Data to process:
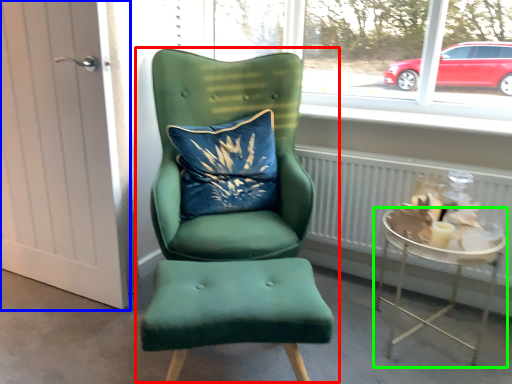
Question: Which is nearer to the chair (highlighted by a red box)? door (highlighted by a blue box) or table (highlighted by a green box).

Choices:
 (A) door
 (B) table

Answer: (A)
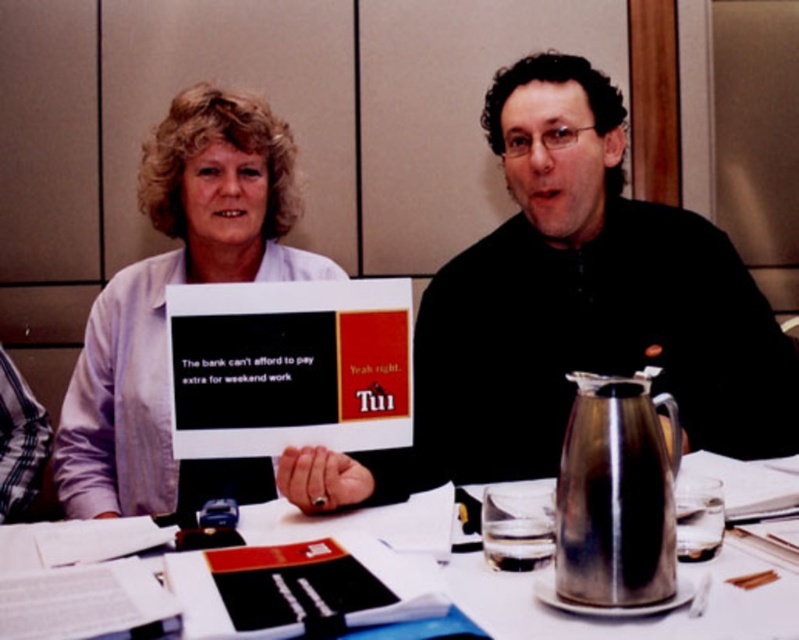
Question: Which point appears farthest from the camera in this image?

Choices:
 (A) (237, 212)
 (B) (483, 572)
 (C) (722, 252)

Answer: (A)

Question: Can you confirm if black matte sign at center is positioned above matte white shirt at center?

Choices:
 (A) no
 (B) yes

Answer: (A)

Question: Estimate the real-world distances between objects in this image. Which object is closer to the matte white shirt at center?

Choices:
 (A) white paper at center
 (B) black matte sign at center

Answer: (B)

Question: In this image, where is black matte sign at center located relative to matte white shirt at center?

Choices:
 (A) left
 (B) right

Answer: (B)

Question: Which of the following is the closest to the observer?

Choices:
 (A) matte white shirt at center
 (B) black matte sign at center

Answer: (B)

Question: Can you confirm if matte white shirt at center is thinner than white paper at center?

Choices:
 (A) no
 (B) yes

Answer: (B)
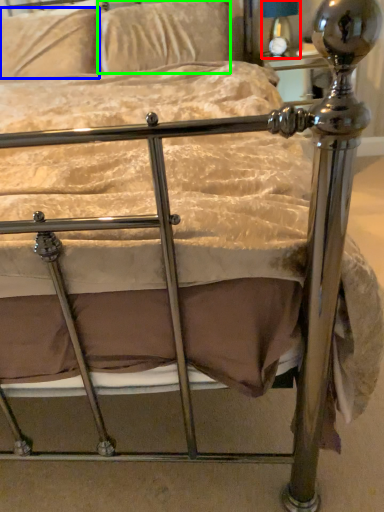
Question: Considering the real-world distances, which object is closest to table lamp (highlighted by a red box)? pillow (highlighted by a blue box) or pillow (highlighted by a green box).

Choices:
 (A) pillow
 (B) pillow

Answer: (B)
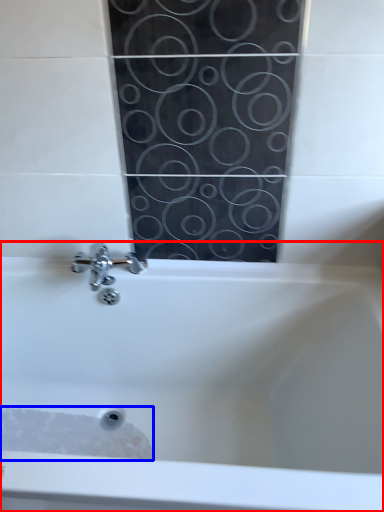
Question: Which point is further to the camera, bathtub (highlighted by a red box) or foam (highlighted by a blue box)?

Choices:
 (A) bathtub
 (B) foam

Answer: (B)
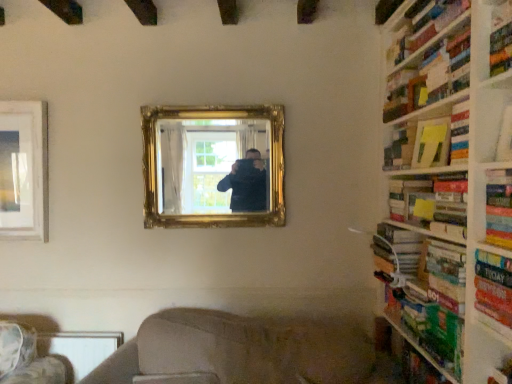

Task brief: Copy the data above line for line, without any change, but leave out the pictures.

Solution to this task:
Question: Which is nearer to the chair (highlighted by a red box)? door (highlighted by a blue box) or table (highlighted by a green box).

Choices:
 (A) door
 (B) table

Answer: (A)
Question: Which point appears farthest from the camera in this image?

Choices:
 (A) (237, 212)
 (B) (483, 572)
 (C) (722, 252)

Answer: (A)

Question: Can you confirm if black matte sign at center is positioned above matte white shirt at center?

Choices:
 (A) no
 (B) yes

Answer: (A)

Question: Estimate the real-world distances between objects in this image. Which object is closer to the matte white shirt at center?

Choices:
 (A) white paper at center
 (B) black matte sign at center

Answer: (B)

Question: In this image, where is black matte sign at center located relative to matte white shirt at center?

Choices:
 (A) left
 (B) right

Answer: (B)

Question: Which of the following is the closest to the observer?

Choices:
 (A) matte white shirt at center
 (B) black matte sign at center

Answer: (B)

Question: Can you confirm if matte white shirt at center is thinner than white paper at center?

Choices:
 (A) no
 (B) yes

Answer: (B)
Question: Considering the real-world distances, which object is closest to table lamp (highlighted by a red box)? pillow (highlighted by a blue box) or pillow (highlighted by a green box).

Choices:
 (A) pillow
 (B) pillow

Answer: (B)
Question: Which point is further to the camera, bathtub (highlighted by a red box) or foam (highlighted by a blue box)?

Choices:
 (A) bathtub
 (B) foam

Answer: (B)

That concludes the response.